_Exercise objective_.
All lines below are to be transcribed exactly.

_Materials provided_.
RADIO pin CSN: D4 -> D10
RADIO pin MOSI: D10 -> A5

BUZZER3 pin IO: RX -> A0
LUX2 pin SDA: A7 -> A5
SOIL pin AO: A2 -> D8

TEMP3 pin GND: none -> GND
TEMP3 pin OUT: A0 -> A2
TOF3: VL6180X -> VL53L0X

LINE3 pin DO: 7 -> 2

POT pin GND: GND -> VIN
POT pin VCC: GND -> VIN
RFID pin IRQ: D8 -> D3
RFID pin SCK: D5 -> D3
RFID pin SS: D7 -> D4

_The completed task_.
RADIO pin CSN: D4 -> D10
RADIO pin MOSI: D10 -> A5

BUZZER3 pin IO: RX -> A0
LUX2 pin SDA: A7 -> A5
SOIL pin AO: A2 -> D8

TEMP3 pin GND: none -> GND
TEMP3 pin OUT: A0 -> A2
TOF3: VL6180X -> VL53L0X

LINE3 pin DO: 7 -> 2

POT pin GND: GND -> VIN
POT pin VCC: GND -> VIN
RFID pin IRQ: D8 -> D3
RFID pin SCK: D5 -> D3
RFID pin SS: D7 -> D4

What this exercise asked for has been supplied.